▸ REQUIRED WORK
Return all of the data exactly, omitting any images.

▸ RAW DATA
· · · · · · ·

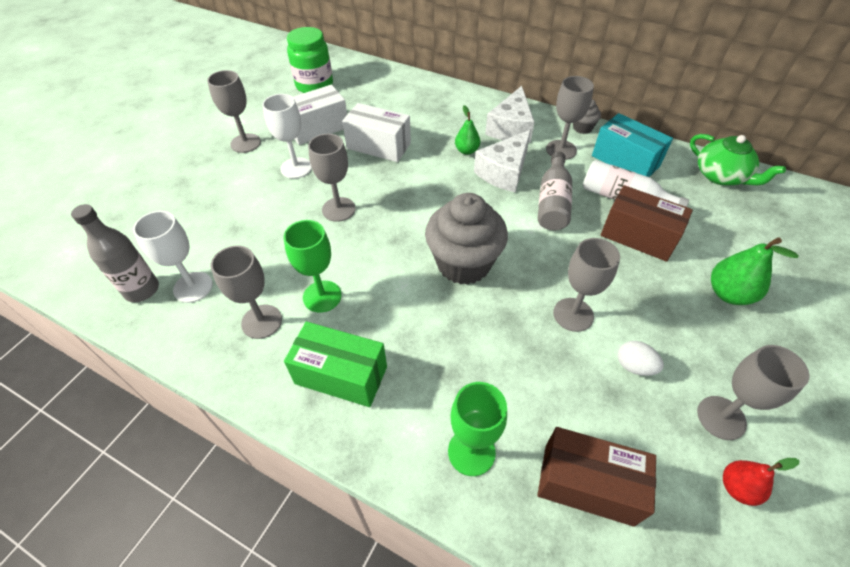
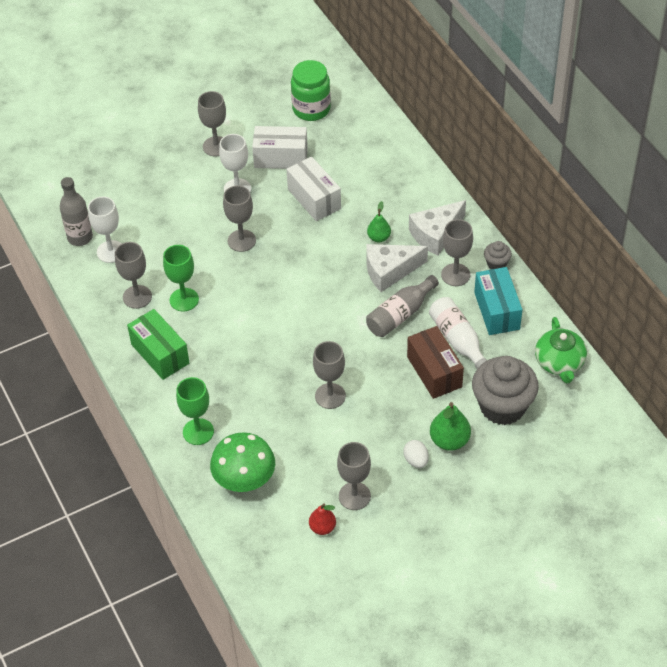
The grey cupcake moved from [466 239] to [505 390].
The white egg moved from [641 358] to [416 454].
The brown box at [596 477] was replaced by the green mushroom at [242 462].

· · · · · · ·

▸ ANSWER BOX
The grey cupcake moved from [466 239] to [505 390].
The white egg moved from [641 358] to [416 454].
The brown box at [596 477] was replaced by the green mushroom at [242 462].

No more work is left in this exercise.